TASK STATEMENT
Each record that follows is to be transcribed exactly, excluding its images.

Dataset entries

-*-

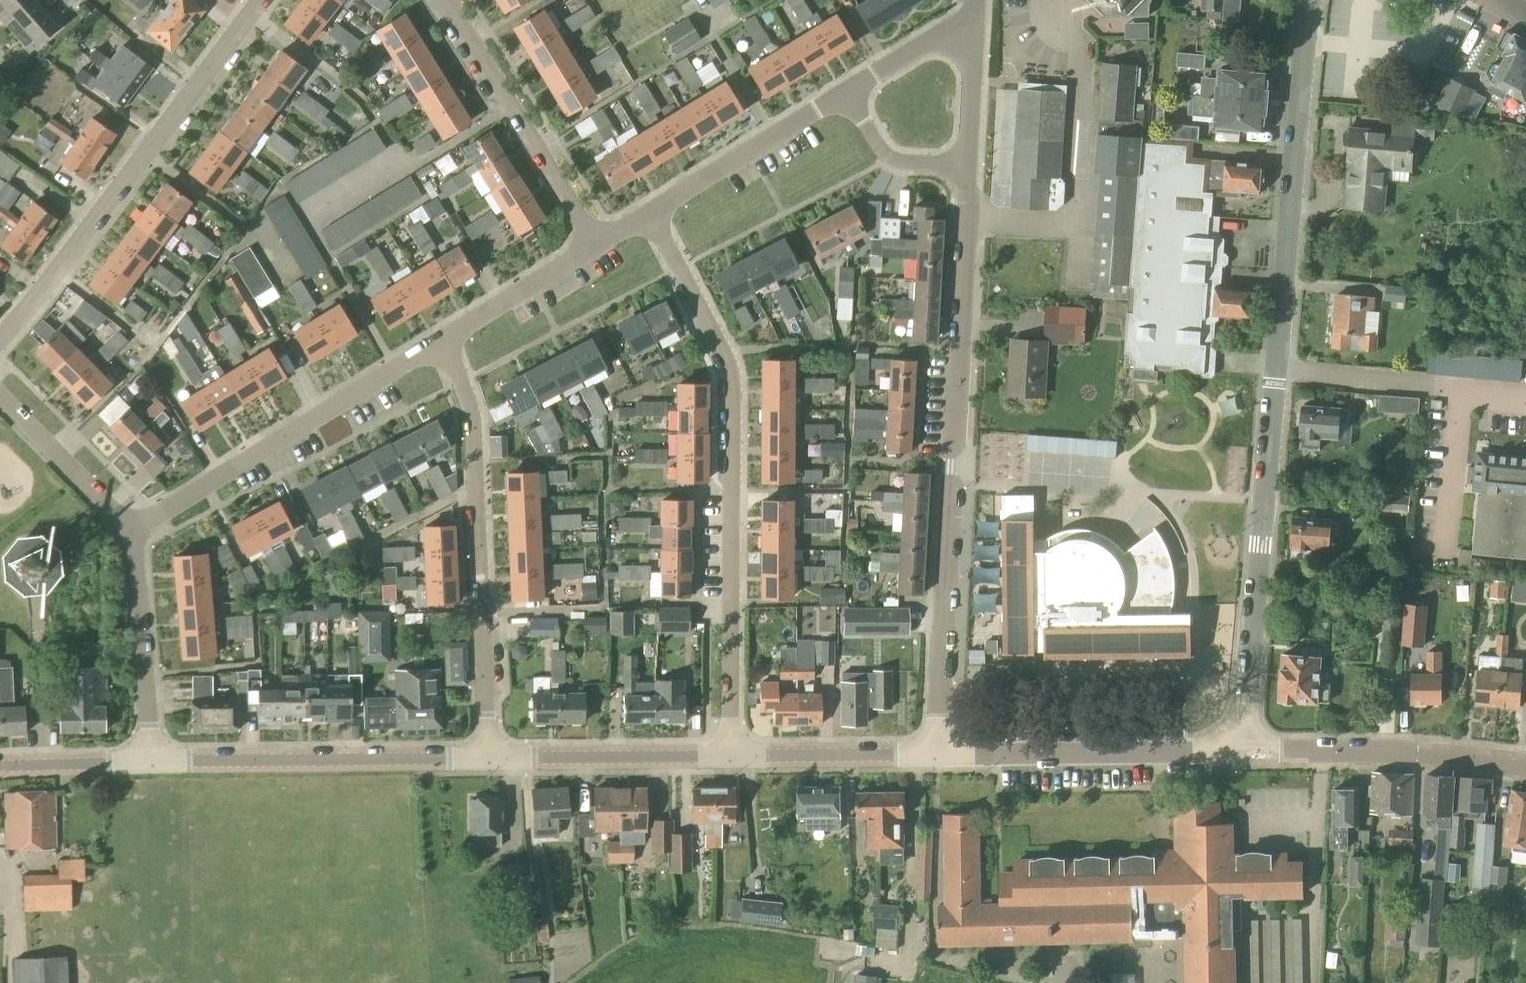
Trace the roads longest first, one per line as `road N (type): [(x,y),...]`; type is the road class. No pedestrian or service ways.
road 1 (residential): [(935,752),(966,164)]
road 2 (residential): [(730,756),(731,382),(653,213)]
road 3 (residential): [(0,338),(76,252),(264,0)]
road 4 (residential): [(490,757),(468,395),(437,343)]
road 5 (residential): [(1242,750),(1273,367)]
road 6 (residential): [(1273,367),(1313,0)]
road 7 (residential): [(130,529),(437,343)]
road 8 (tertiary): [(146,762),(490,757)]
road 9 (tertiary): [(1242,750),(935,752)]
road 10 (residential): [(598,247),(445,0)]
road 11 (tertiary): [(1525,763),(1375,749),(1242,750)]
road 12 (residential): [(1525,399),(1273,367)]
road 13 (tertiary): [(490,757),(730,756)]
road 14 (residential): [(146,762),(130,529)]
road 15 (residential): [(653,213),(849,95)]
road 16 (tertiary): [(730,756),(935,752)]
road 17 (residential): [(437,343),(598,247)]
road 18 (residential): [(130,529),(0,394)]
road 19 (residential): [(966,164),(901,163),(879,151),(849,95)]
road 20 (residential): [(849,95),(976,18)]
road 21 (residential): [(966,164),(976,18)]
road 22 (tertiary): [(0,768),(146,762)]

-*-

FINISHED TASK
Trace the roads longest first, one per line as `road N (type): [(x,y),...]`; type is the road class. No pedestrian or service ways.
road 1 (residential): [(935,752),(966,164)]
road 2 (residential): [(730,756),(731,382),(653,213)]
road 3 (residential): [(0,338),(76,252),(264,0)]
road 4 (residential): [(490,757),(468,395),(437,343)]
road 5 (residential): [(1242,750),(1273,367)]
road 6 (residential): [(1273,367),(1313,0)]
road 7 (residential): [(130,529),(437,343)]
road 8 (tertiary): [(146,762),(490,757)]
road 9 (tertiary): [(1242,750),(935,752)]
road 10 (residential): [(598,247),(445,0)]
road 11 (tertiary): [(1525,763),(1375,749),(1242,750)]
road 12 (residential): [(1525,399),(1273,367)]
road 13 (tertiary): [(490,757),(730,756)]
road 14 (residential): [(146,762),(130,529)]
road 15 (residential): [(653,213),(849,95)]
road 16 (tertiary): [(730,756),(935,752)]
road 17 (residential): [(437,343),(598,247)]
road 18 (residential): [(130,529),(0,394)]
road 19 (residential): [(966,164),(901,163),(879,151),(849,95)]
road 20 (residential): [(849,95),(976,18)]
road 21 (residential): [(966,164),(976,18)]
road 22 (tertiary): [(0,768),(146,762)]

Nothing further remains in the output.